Your objective: Output the entries below exactly as written, omitting pictures.

Extracted data:

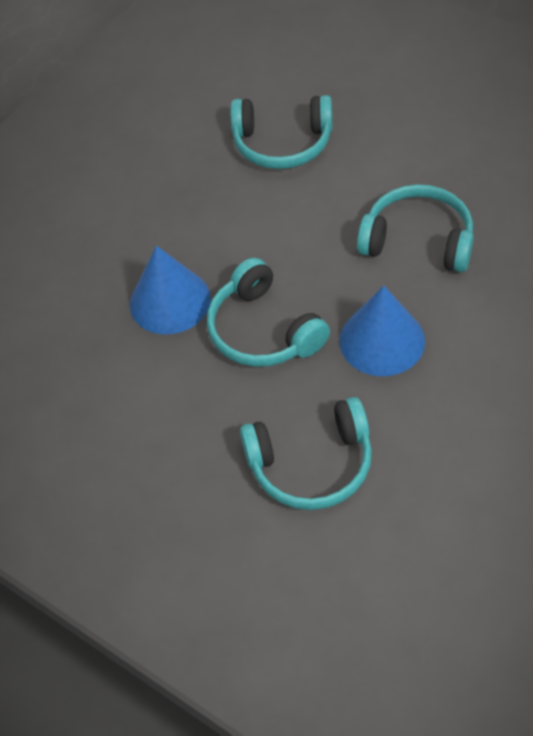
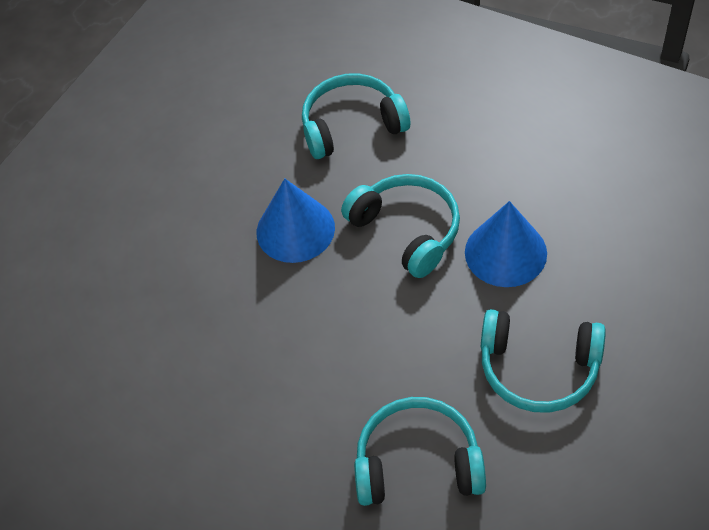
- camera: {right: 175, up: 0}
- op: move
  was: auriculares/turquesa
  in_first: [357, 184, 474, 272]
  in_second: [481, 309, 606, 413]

Your response:
- camera: {right: 175, up: 0}
- op: move
  was: auriculares/turquesa
  in_first: [357, 184, 474, 272]
  in_second: [481, 309, 606, 413]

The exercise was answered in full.